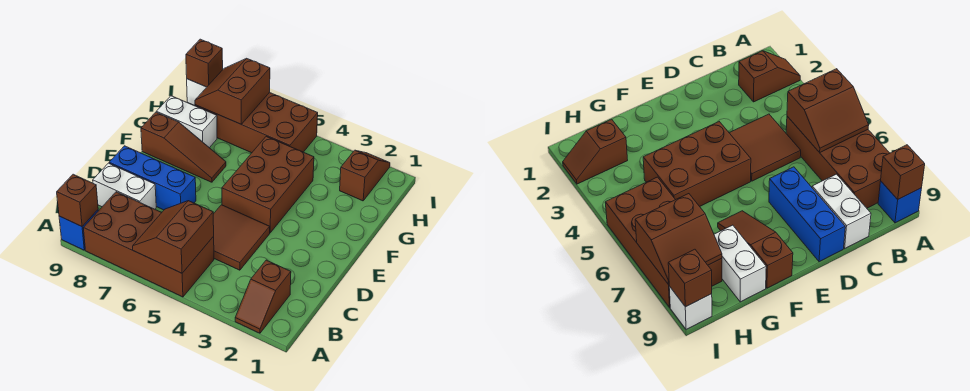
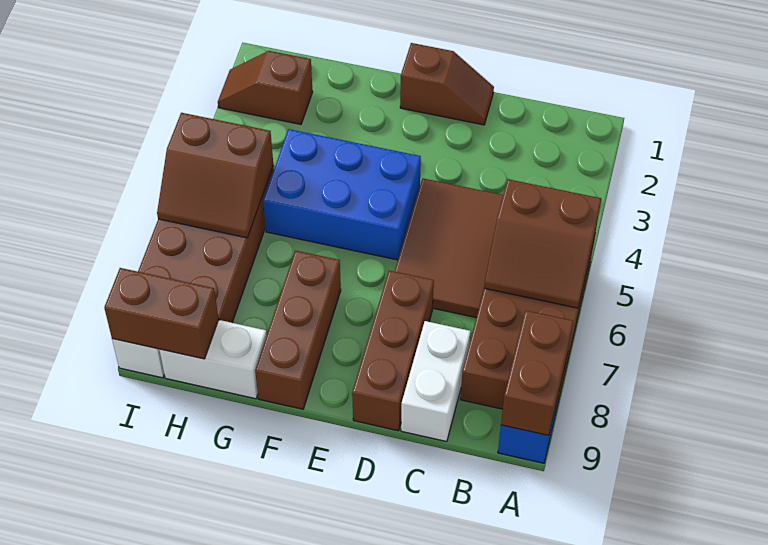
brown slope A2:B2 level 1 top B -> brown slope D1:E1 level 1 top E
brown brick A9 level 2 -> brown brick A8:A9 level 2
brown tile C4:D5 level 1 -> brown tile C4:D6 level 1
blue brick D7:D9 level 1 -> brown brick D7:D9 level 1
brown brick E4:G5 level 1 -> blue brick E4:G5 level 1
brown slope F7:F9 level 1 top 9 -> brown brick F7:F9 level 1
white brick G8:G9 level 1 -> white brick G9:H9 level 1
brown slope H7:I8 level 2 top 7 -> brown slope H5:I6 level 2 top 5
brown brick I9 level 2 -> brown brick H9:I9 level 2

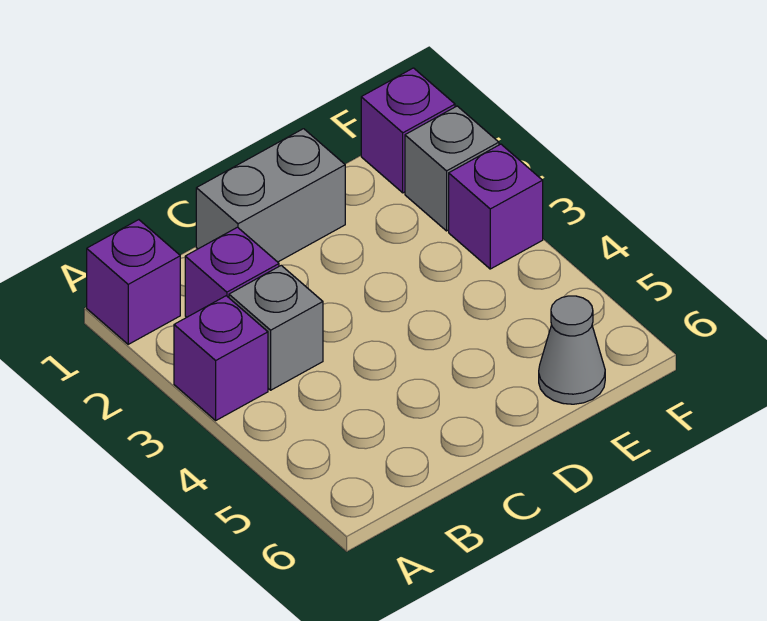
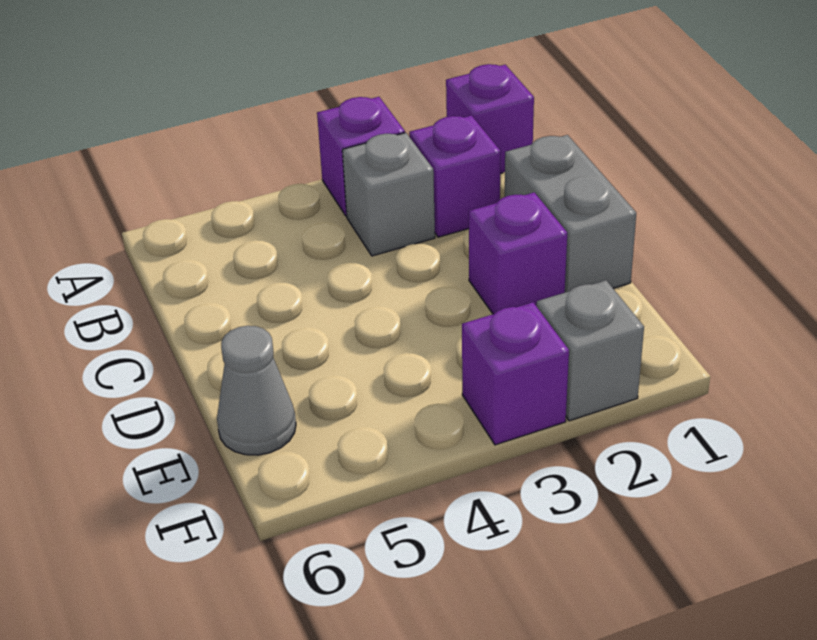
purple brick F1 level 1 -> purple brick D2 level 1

§

## ASSIGNED TASK
Please copy the lines exactly, beginning at the one containing "brown slope F7:F9" and ending at the last line of the records above, both included, with the pictures left out.

## RESPONSE TO THIS EXERCISE
brown slope F7:F9 level 1 top 9 -> brown brick F7:F9 level 1
white brick G8:G9 level 1 -> white brick G9:H9 level 1
brown slope H7:I8 level 2 top 7 -> brown slope H5:I6 level 2 top 5
brown brick I9 level 2 -> brown brick H9:I9 level 2

purple brick F1 level 1 -> purple brick D2 level 1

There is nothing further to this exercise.